----- Extracted records

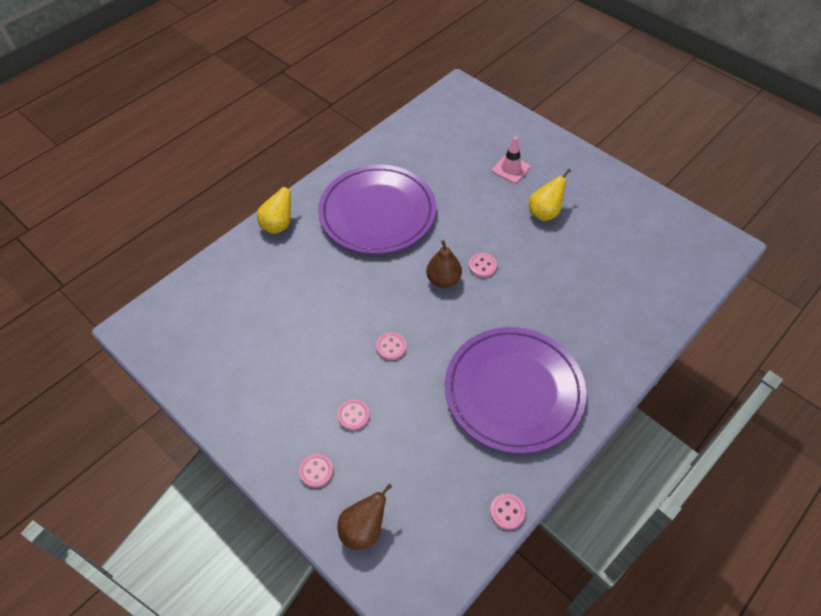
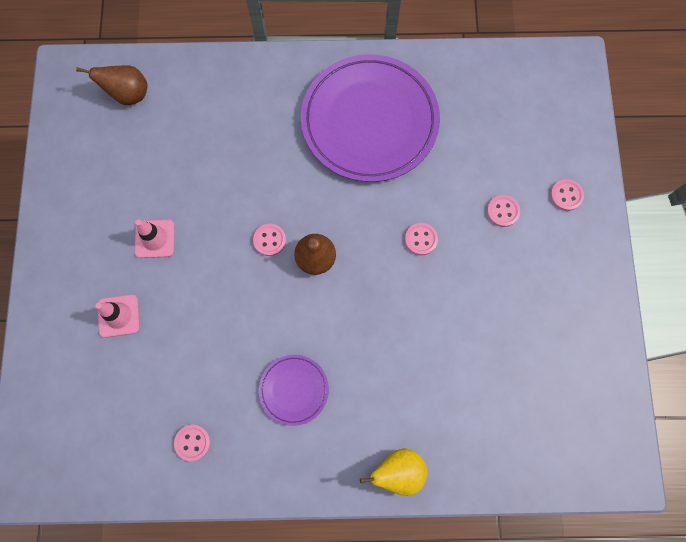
camera: 135 degrees left, 20 degrees up
(364, 529) = (566, 129): brown pear -> brown pear (129, 94)
(377, 213) = (294, 390): purple plate -> purple plate, size x0.46
(507, 512) = (463, 57): pink button -> pink button (192, 442)
(544, 213) = (155, 239): yellow pear -> pink traffic cone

----------

(Exercise details): Write out the lines of the listing from the one with "(507, 512) = (463, 57): pink" to the very end, inclusive, exactly as they appear and with nothing added.

(Exercise response):
(507, 512) = (463, 57): pink button -> pink button (192, 442)
(544, 213) = (155, 239): yellow pear -> pink traffic cone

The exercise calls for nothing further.